-- Material for this exercise follows --
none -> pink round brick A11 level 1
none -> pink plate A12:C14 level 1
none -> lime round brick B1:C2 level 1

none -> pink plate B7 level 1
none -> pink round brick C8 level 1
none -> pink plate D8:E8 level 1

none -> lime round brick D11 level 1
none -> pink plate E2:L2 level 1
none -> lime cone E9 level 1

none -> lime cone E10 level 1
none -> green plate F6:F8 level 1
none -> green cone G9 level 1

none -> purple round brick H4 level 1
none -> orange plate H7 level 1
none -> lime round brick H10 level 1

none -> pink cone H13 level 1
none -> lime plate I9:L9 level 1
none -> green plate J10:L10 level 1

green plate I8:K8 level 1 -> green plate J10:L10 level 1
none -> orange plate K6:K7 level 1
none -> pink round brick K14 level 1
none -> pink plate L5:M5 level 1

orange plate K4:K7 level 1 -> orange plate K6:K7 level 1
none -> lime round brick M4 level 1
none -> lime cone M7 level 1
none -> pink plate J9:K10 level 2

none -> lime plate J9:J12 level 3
-- Material for this exercise concluded --
-- Material for this exercise follows --
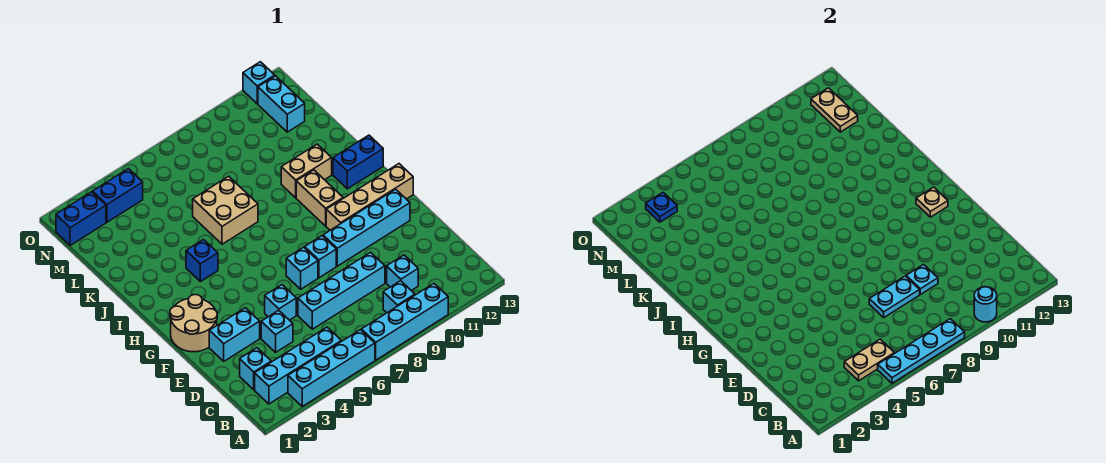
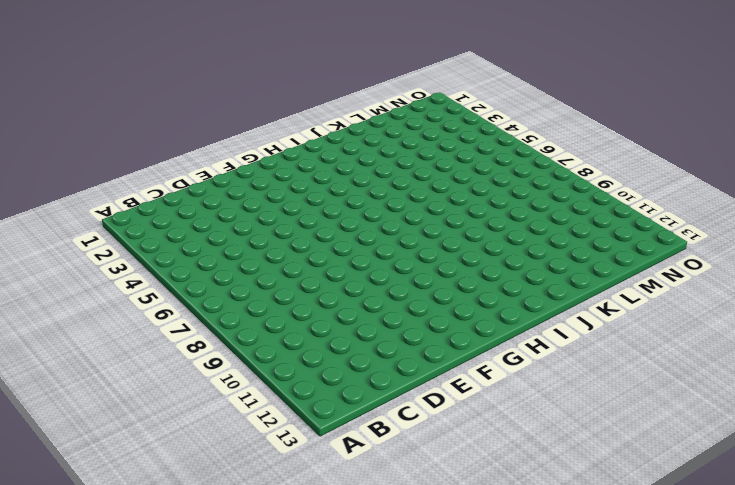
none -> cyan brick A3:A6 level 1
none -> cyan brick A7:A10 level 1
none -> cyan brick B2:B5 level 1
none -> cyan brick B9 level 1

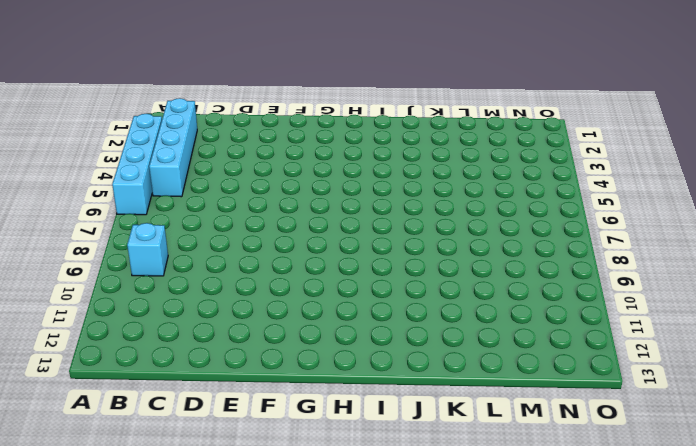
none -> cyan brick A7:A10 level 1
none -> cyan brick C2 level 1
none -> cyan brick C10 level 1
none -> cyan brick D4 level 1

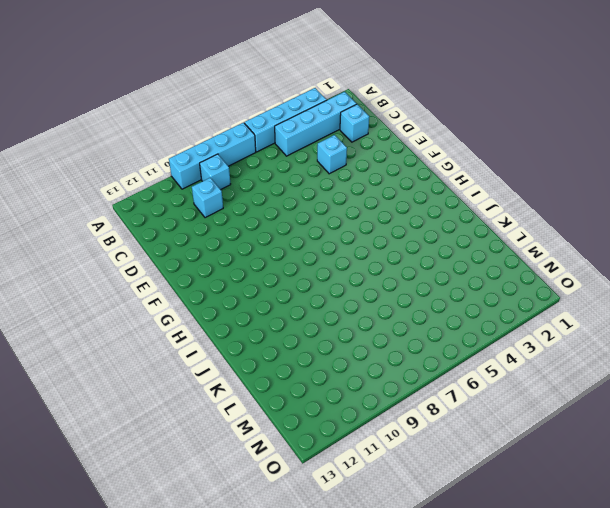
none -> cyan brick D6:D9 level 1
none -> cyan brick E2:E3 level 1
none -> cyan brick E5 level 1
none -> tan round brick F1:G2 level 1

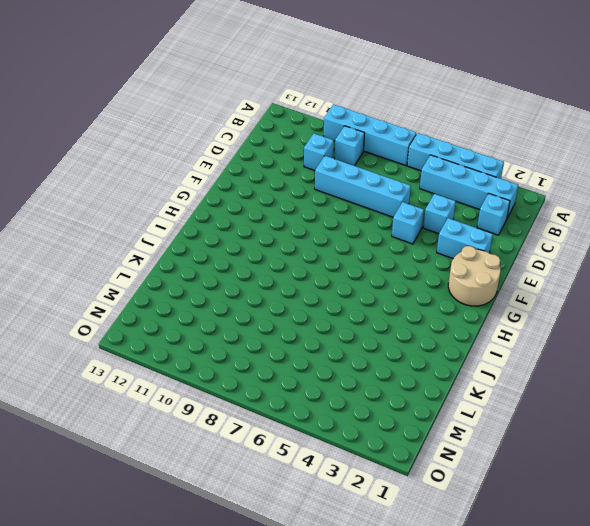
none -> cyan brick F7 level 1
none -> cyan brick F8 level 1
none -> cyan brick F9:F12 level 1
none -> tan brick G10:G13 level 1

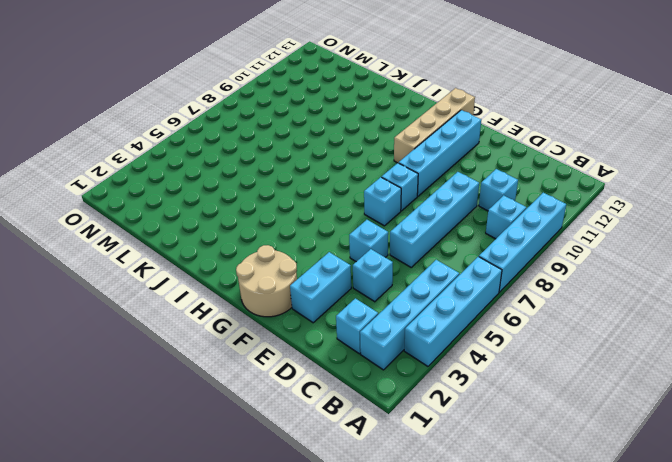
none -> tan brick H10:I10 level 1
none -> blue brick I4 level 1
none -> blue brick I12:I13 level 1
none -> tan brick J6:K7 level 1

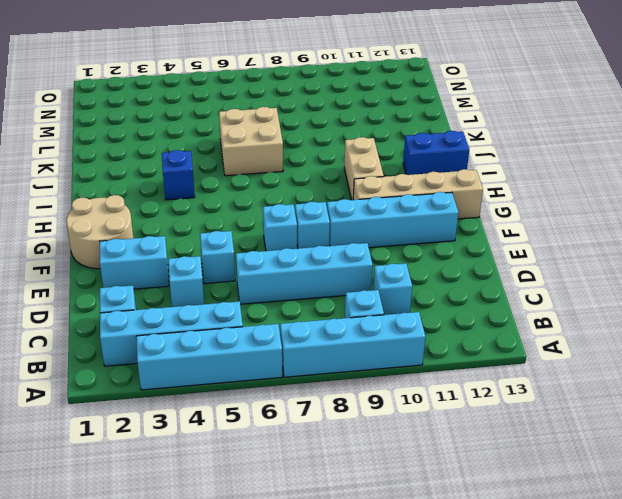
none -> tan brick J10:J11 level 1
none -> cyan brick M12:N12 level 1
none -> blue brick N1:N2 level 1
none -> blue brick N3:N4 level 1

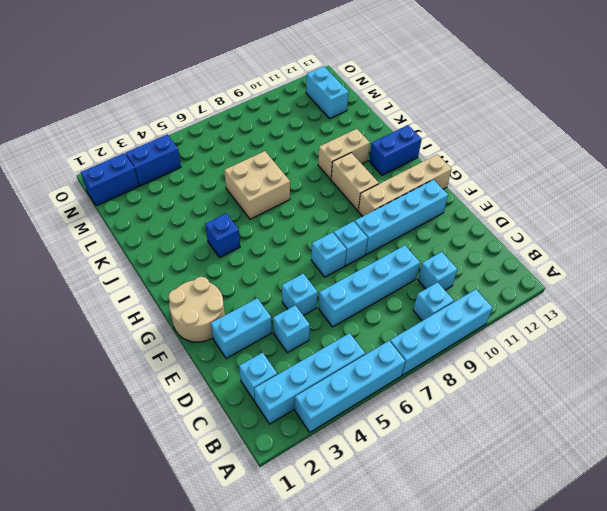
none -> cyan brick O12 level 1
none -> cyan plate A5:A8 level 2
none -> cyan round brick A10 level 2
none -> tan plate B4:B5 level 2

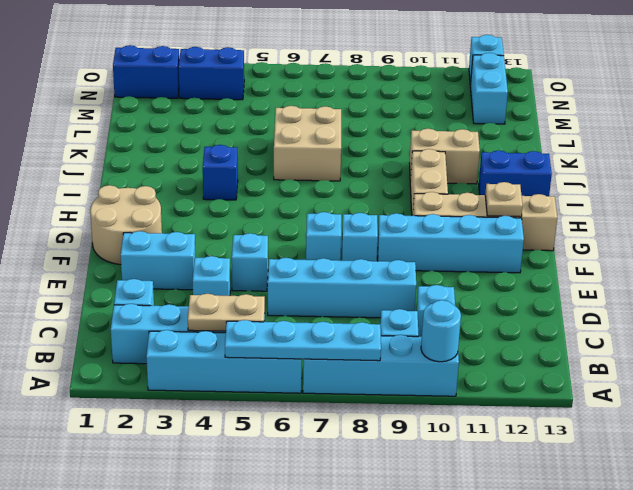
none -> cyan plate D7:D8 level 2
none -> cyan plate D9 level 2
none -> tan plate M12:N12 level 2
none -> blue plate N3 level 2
-- Material for this exercise concluded --
-- Material for this exercise follows --
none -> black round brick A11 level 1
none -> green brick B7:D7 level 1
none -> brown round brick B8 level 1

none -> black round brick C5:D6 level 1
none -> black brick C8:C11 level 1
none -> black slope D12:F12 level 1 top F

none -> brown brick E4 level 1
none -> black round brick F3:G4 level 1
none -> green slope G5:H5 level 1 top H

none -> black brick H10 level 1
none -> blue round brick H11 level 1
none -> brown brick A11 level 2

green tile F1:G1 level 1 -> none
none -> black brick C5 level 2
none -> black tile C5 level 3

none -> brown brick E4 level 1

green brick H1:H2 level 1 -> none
-- Material for this exercise concluded --
— To do —
Retype word for word everything in the listing above from the line that holds "none -> brown brick A11 level 2" down to the line that holds "green brick H1:H2 level 1 -> none". Keep both end lines and leave out the rest.

— Completed task —
none -> brown brick A11 level 2

green tile F1:G1 level 1 -> none
none -> black brick C5 level 2
none -> black tile C5 level 3

none -> brown brick E4 level 1

green brick H1:H2 level 1 -> none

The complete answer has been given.